### EXERCISE PROMPT
This task calls for copying each line below that contains "DGND".

### Stored dataset items
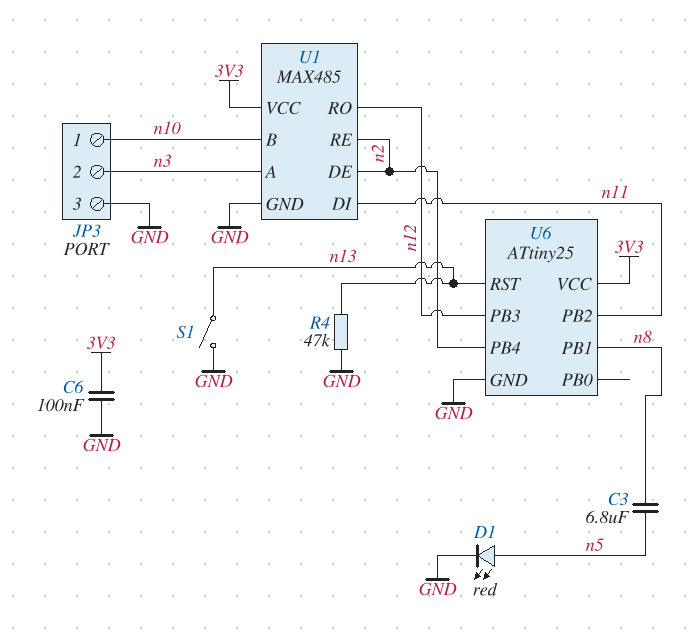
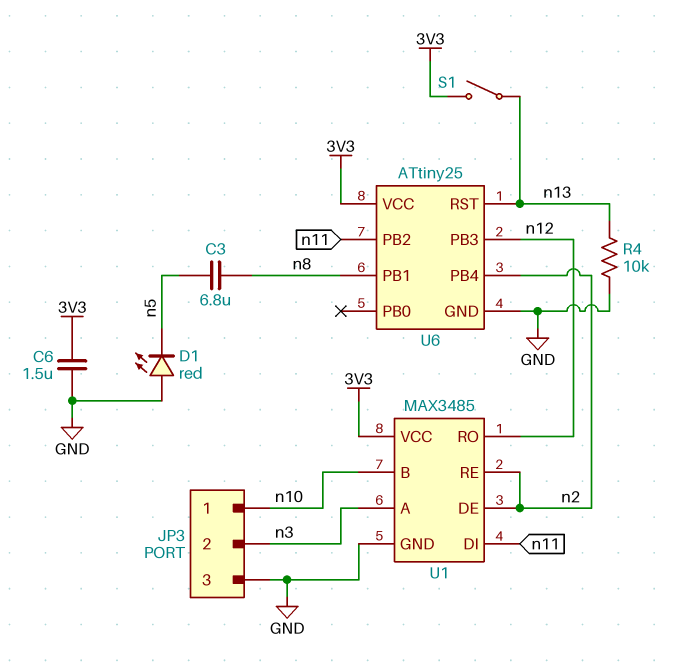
C6: 100nF (3V3, GND) -> 1.5uF (3V3, GND)
D1: LED red (A n5, K GND) -> LED red (A GND, K n5)
R4: 47k (GND, n13) -> 10k (GND, n13)
S1: switch (GND, n13) -> switch (3V3, n13)
U1: MAX485 -> MAX3485

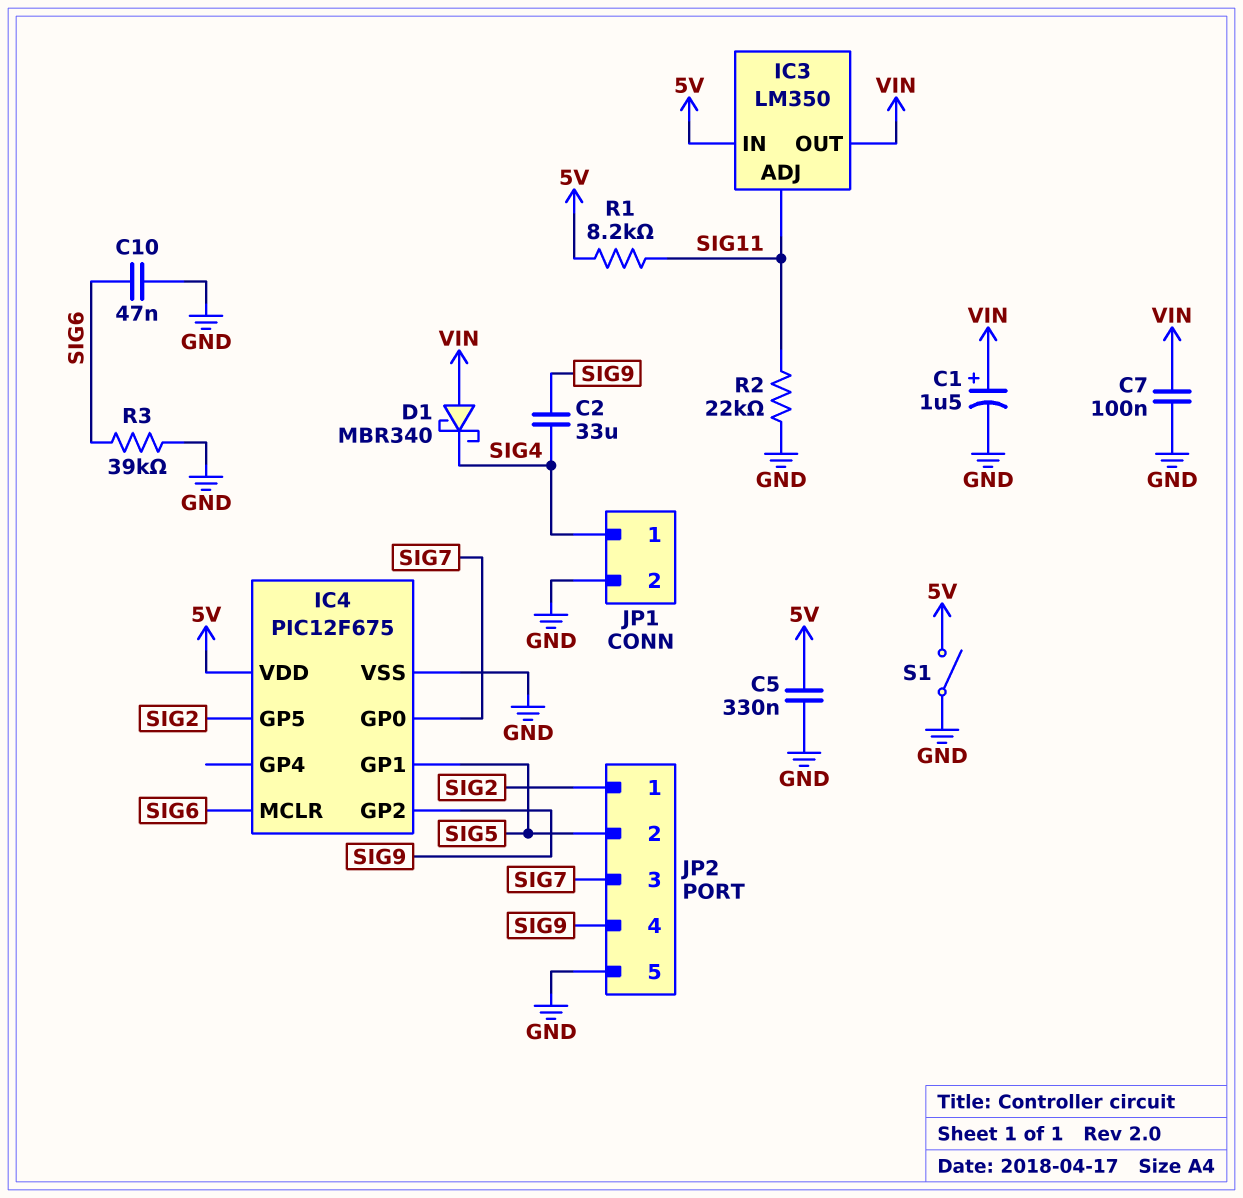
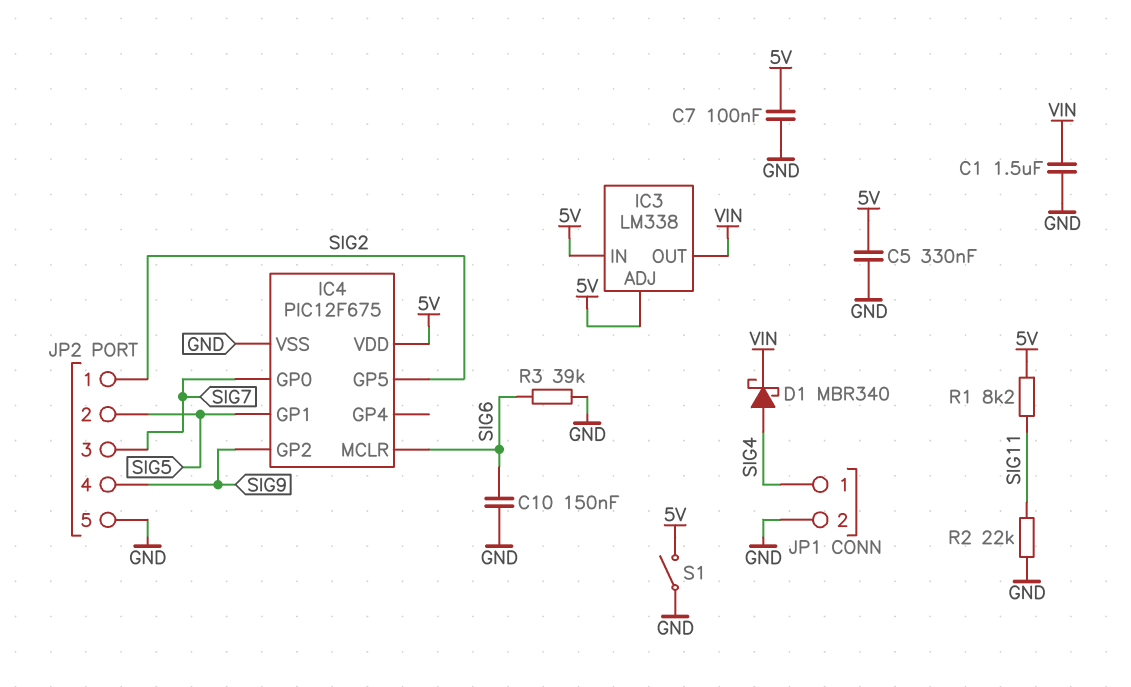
C1: 1.5uF (plus VIN, minus GND) -> 1.5uF (GND, VIN)
C2: 33uF (SIG4, SIG9) -> none
C7: 100nF (GND, VIN) -> 100nF (5V, GND)
C10: 47nF (GND, SIG6) -> 150nF (GND, SIG6)
D1: schottky MBR340 (A VIN, K SIG4) -> schottky MBR340 (A SIG4, K VIN)
IC3: LM350 -> LM338
IC3 pin ADJ: SIG11 -> 5V

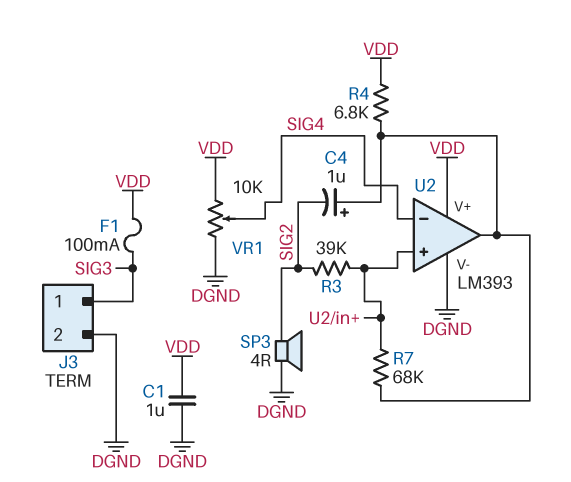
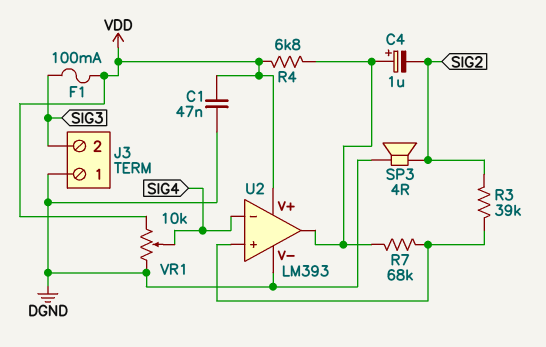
C1: 1uF (DGND, VDD) -> 47nF (DGND, VDD)
J3 pin 1: SIG3 -> DGND
J3 pin 2: DGND -> SIG3

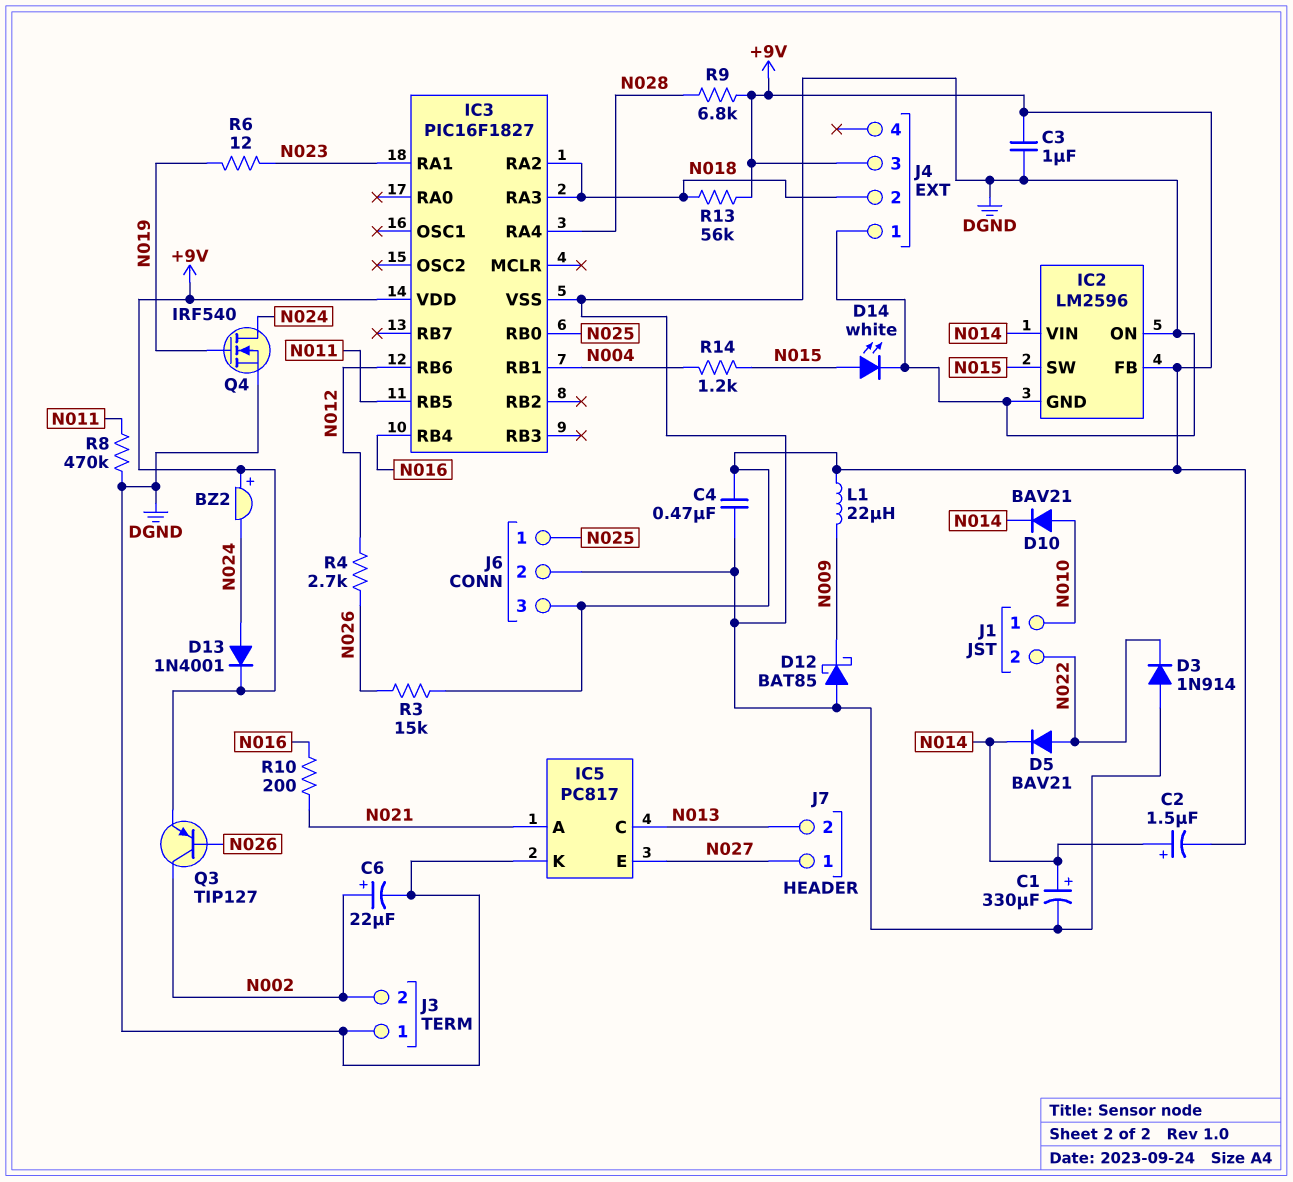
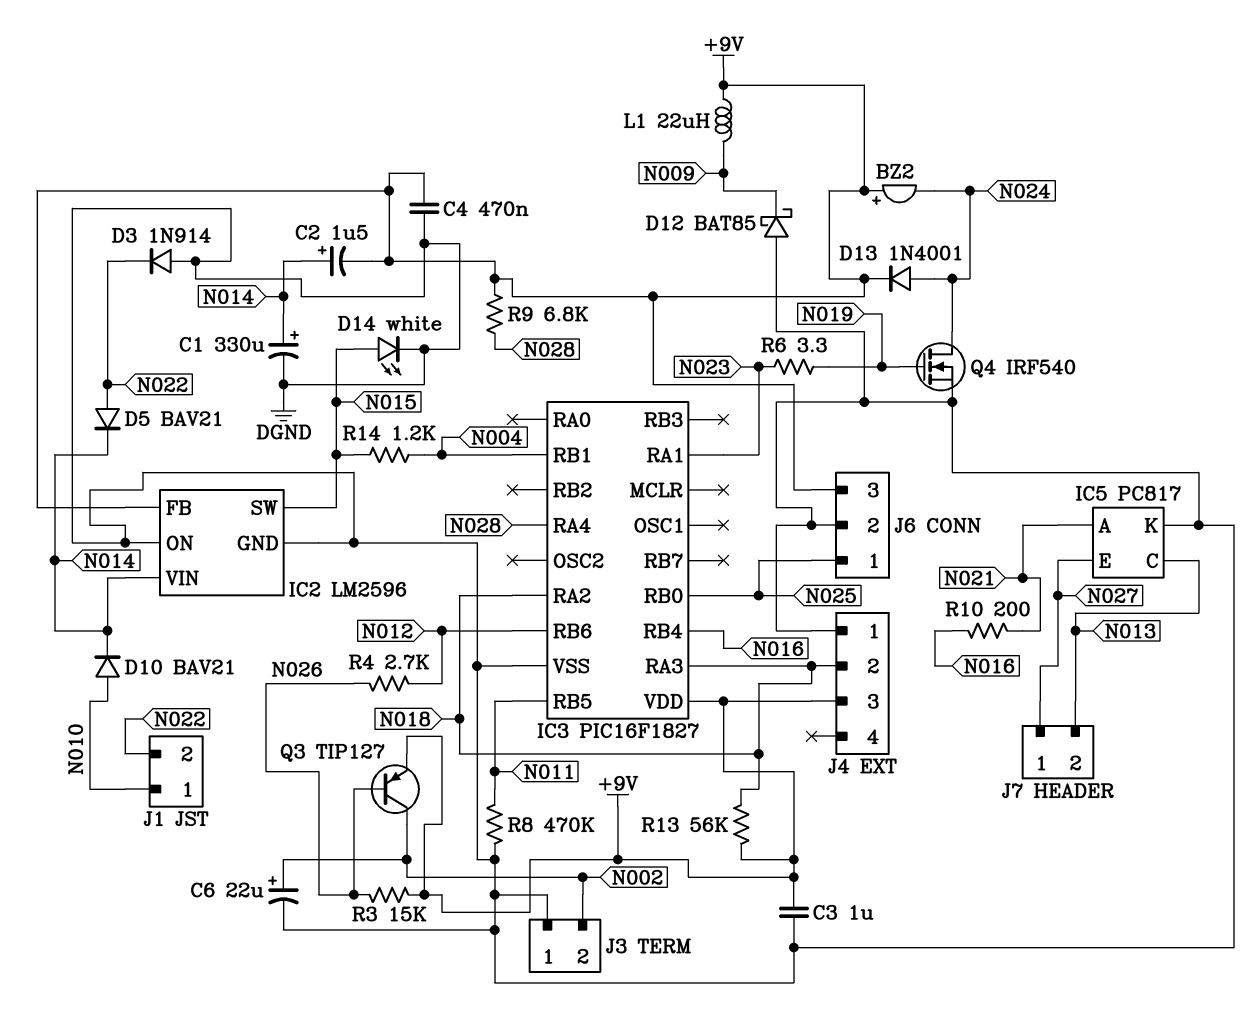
R6: 12 (N019, N023) -> 3.3 (N019, N023)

### EXERCISE RESPONSE
C1: 1uF (DGND, VDD) -> 47nF (DGND, VDD)
J3 pin 1: SIG3 -> DGND
J3 pin 2: DGND -> SIG3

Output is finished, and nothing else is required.